_Activity_
The entire listing below is to be written out exactly, minus the pictures.

***** Available data *****

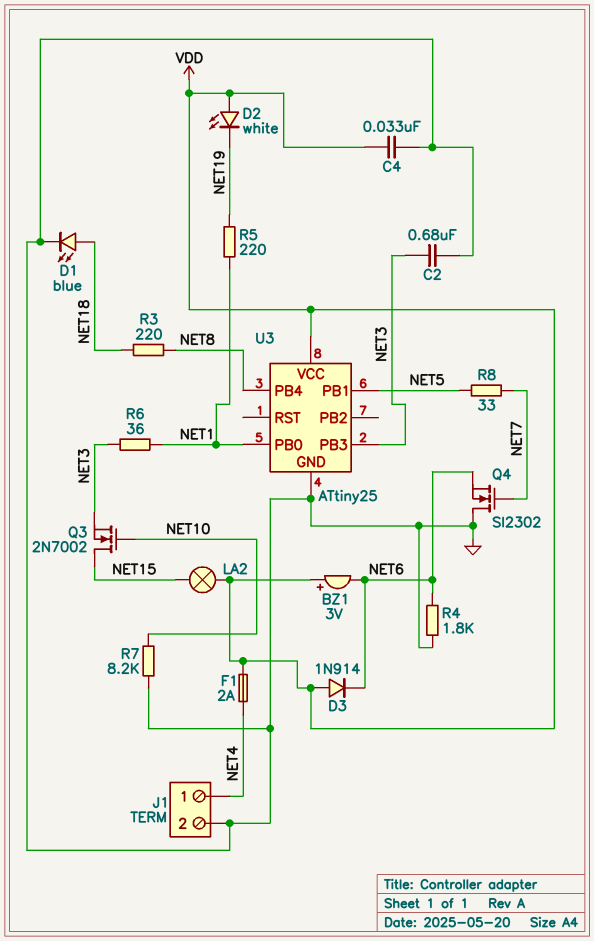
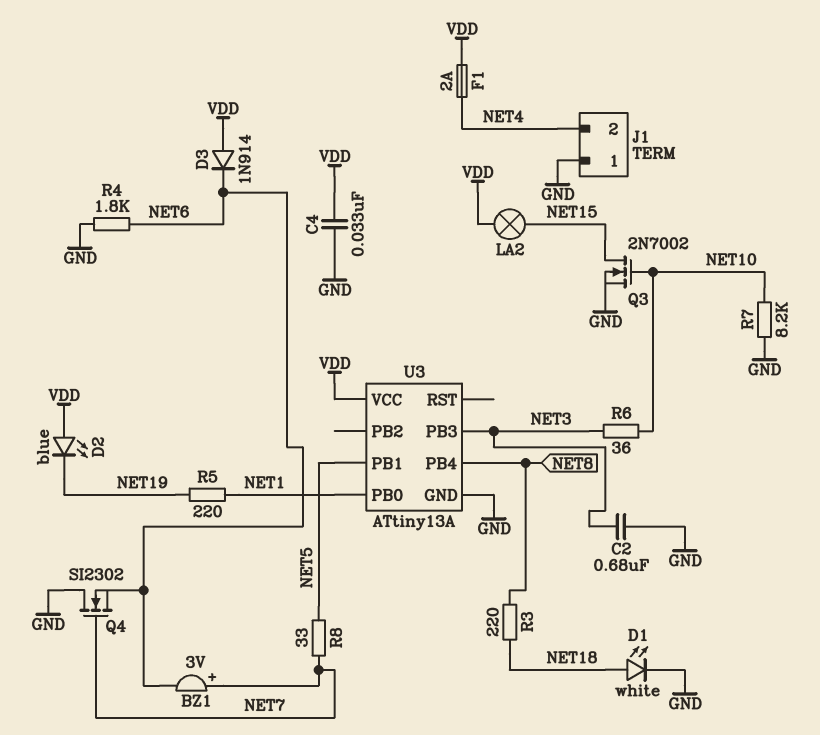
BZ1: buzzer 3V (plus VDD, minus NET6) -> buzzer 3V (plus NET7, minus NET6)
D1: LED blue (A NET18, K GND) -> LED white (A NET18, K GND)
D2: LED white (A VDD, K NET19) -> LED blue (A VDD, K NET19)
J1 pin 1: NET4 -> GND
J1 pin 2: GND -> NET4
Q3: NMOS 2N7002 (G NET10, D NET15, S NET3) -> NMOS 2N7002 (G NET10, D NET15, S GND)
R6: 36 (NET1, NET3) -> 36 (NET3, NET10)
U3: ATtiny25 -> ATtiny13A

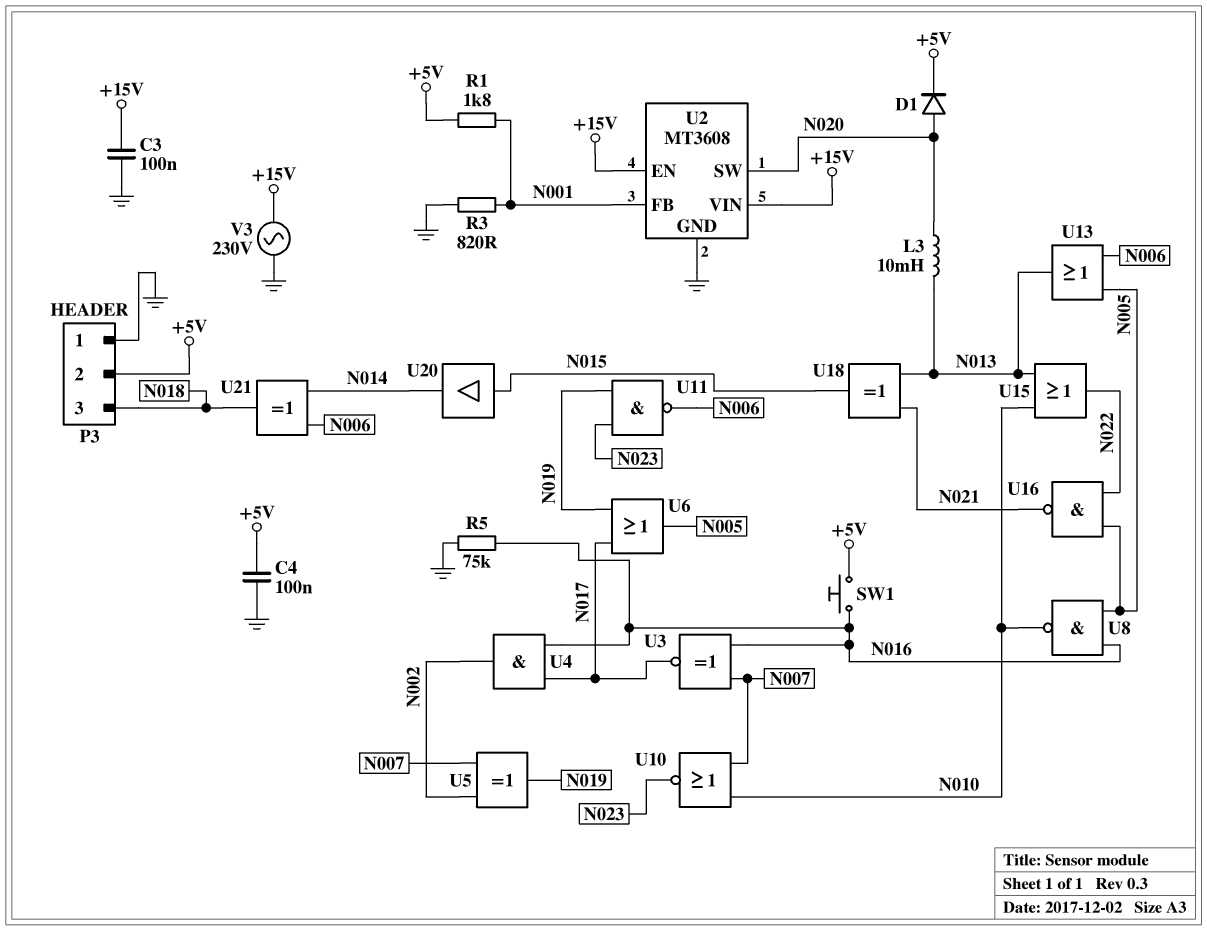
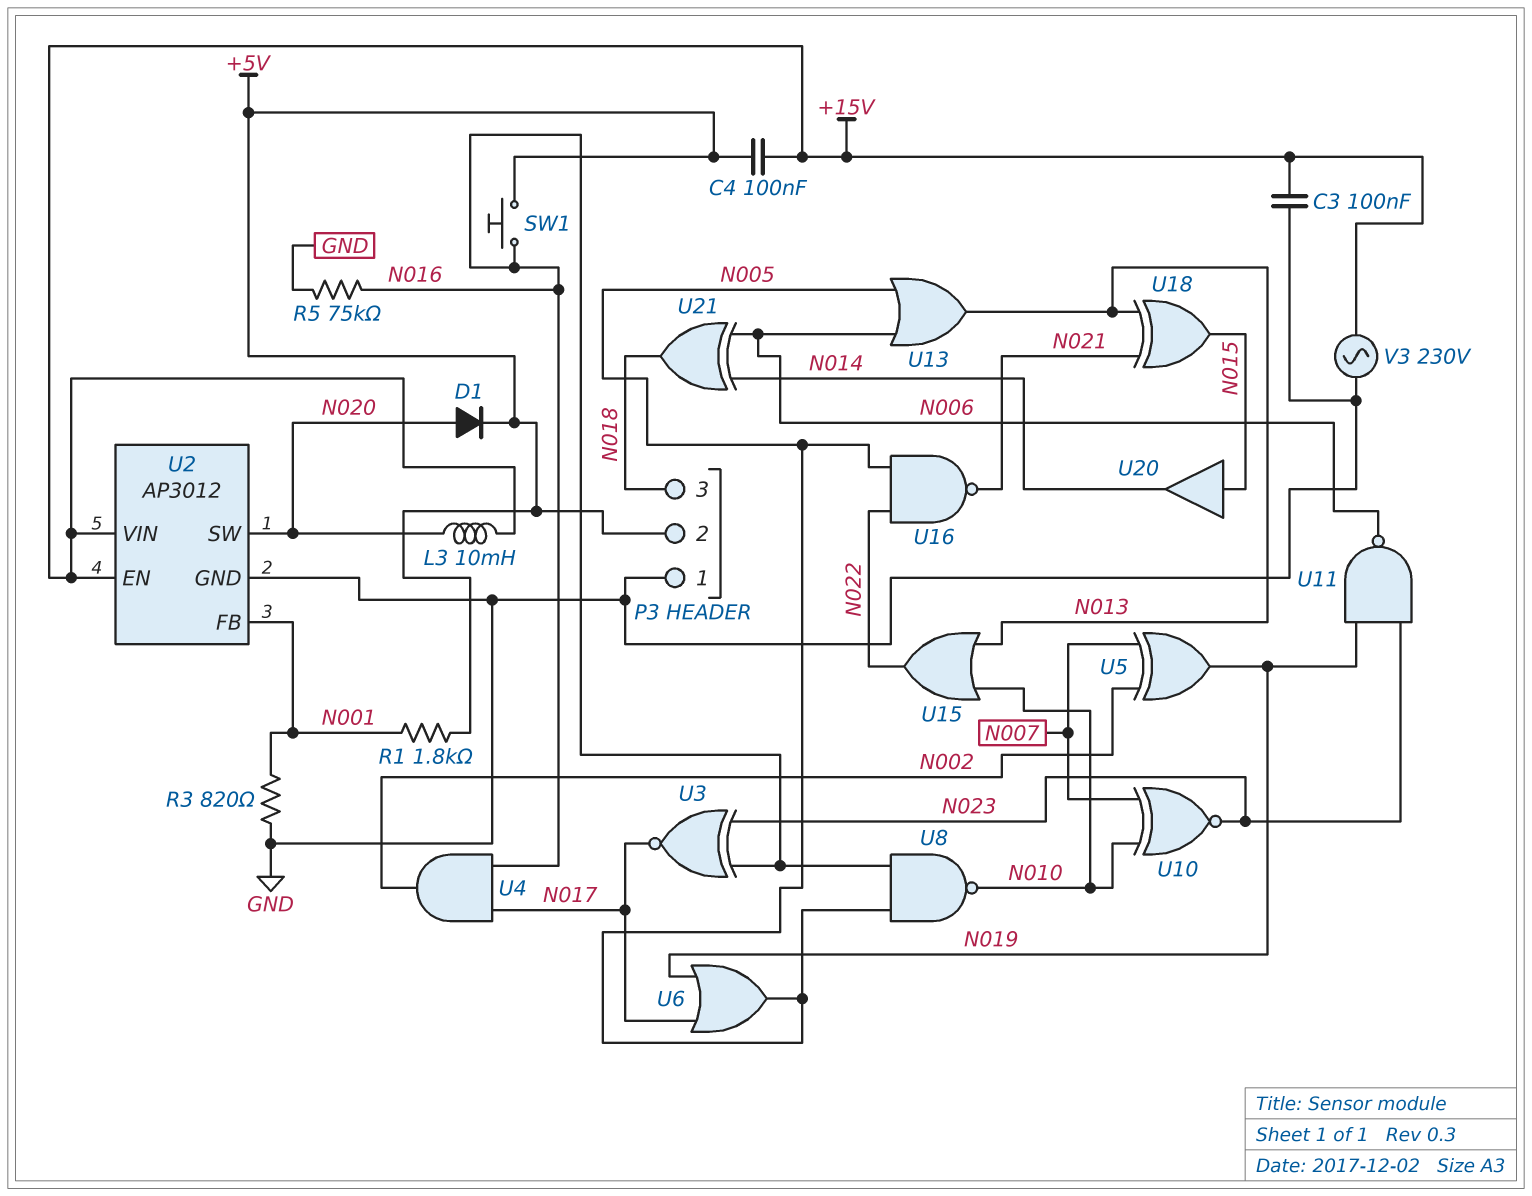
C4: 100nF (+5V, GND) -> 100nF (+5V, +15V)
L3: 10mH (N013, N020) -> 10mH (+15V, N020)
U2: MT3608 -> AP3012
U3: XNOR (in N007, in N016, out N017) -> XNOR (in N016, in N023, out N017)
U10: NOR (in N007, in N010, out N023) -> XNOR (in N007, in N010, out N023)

*****

_Output for this task_
BZ1: buzzer 3V (plus VDD, minus NET6) -> buzzer 3V (plus NET7, minus NET6)
D1: LED blue (A NET18, K GND) -> LED white (A NET18, K GND)
D2: LED white (A VDD, K NET19) -> LED blue (A VDD, K NET19)
J1 pin 1: NET4 -> GND
J1 pin 2: GND -> NET4
Q3: NMOS 2N7002 (G NET10, D NET15, S NET3) -> NMOS 2N7002 (G NET10, D NET15, S GND)
R6: 36 (NET1, NET3) -> 36 (NET3, NET10)
U3: ATtiny25 -> ATtiny13A

C4: 100nF (+5V, GND) -> 100nF (+5V, +15V)
L3: 10mH (N013, N020) -> 10mH (+15V, N020)
U2: MT3608 -> AP3012
U3: XNOR (in N007, in N016, out N017) -> XNOR (in N016, in N023, out N017)
U10: NOR (in N007, in N010, out N023) -> XNOR (in N007, in N010, out N023)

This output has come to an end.